* [Work order]
Take every line in the entries that includes the word "mouse" and copy it.

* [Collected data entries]
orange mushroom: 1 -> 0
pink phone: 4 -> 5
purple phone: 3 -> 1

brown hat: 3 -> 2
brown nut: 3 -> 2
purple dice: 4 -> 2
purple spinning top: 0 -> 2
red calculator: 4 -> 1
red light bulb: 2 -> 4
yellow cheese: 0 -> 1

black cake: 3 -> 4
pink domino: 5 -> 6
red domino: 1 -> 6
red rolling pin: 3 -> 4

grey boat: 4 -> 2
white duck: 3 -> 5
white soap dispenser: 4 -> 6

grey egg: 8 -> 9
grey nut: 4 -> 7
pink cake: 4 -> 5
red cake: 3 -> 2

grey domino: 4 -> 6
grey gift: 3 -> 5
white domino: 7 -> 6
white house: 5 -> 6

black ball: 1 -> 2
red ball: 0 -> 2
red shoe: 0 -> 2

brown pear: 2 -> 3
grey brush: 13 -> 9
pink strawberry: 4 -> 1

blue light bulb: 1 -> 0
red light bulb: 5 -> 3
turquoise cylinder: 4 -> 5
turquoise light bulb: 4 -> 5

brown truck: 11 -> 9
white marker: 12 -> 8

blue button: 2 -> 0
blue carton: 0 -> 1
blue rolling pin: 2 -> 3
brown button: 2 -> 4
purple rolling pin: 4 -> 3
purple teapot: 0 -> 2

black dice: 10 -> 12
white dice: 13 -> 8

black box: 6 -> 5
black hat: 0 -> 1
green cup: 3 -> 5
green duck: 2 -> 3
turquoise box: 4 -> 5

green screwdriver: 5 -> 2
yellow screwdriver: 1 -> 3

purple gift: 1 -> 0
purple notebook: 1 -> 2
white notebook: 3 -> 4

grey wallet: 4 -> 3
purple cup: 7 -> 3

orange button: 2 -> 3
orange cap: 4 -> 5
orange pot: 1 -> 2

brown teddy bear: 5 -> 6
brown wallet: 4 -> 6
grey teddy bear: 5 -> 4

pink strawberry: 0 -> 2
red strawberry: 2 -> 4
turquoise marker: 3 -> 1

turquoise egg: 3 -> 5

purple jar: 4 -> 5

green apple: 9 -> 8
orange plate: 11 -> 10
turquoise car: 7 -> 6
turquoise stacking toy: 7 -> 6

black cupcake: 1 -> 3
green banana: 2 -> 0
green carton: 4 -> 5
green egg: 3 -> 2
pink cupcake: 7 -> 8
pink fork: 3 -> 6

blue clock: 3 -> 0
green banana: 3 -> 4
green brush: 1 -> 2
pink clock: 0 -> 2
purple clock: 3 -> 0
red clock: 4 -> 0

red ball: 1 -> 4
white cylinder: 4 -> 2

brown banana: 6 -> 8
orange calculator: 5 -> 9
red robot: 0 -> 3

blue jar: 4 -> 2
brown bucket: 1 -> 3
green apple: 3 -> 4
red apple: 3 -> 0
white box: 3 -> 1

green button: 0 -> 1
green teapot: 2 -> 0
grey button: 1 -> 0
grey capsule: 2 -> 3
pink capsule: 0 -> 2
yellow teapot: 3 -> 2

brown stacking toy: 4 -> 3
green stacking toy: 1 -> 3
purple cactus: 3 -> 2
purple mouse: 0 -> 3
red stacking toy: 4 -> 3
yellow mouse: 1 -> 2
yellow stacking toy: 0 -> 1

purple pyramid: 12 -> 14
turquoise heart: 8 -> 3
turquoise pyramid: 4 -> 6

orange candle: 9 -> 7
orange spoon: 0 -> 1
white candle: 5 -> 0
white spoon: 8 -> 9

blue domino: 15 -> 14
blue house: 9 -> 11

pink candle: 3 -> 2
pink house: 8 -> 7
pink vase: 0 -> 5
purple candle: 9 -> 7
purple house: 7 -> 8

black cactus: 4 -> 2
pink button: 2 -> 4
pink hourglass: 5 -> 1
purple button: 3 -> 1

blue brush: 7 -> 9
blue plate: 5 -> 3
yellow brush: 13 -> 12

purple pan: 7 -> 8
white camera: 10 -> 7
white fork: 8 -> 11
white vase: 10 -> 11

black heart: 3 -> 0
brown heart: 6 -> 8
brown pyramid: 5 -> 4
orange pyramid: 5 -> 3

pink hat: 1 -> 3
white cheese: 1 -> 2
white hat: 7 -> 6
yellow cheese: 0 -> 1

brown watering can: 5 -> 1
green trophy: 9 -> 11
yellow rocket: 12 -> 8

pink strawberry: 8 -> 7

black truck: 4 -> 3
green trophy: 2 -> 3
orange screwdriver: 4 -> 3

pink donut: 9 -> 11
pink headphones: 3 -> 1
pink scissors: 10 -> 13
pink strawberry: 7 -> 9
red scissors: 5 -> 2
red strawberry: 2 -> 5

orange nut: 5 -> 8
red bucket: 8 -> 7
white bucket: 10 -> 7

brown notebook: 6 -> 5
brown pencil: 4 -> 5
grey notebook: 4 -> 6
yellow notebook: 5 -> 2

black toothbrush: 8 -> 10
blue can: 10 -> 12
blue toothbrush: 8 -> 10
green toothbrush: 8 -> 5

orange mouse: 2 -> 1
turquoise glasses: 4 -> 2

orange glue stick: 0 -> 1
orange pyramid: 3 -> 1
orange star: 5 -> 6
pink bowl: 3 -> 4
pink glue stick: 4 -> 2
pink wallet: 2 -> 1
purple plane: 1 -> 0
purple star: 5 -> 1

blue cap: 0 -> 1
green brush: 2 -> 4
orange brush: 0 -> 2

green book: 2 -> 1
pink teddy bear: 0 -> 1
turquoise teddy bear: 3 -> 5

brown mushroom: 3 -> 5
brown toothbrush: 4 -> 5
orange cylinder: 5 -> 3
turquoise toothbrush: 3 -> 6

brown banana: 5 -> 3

* [Solution for this problem]
purple mouse: 0 -> 3
yellow mouse: 1 -> 2
orange mouse: 2 -> 1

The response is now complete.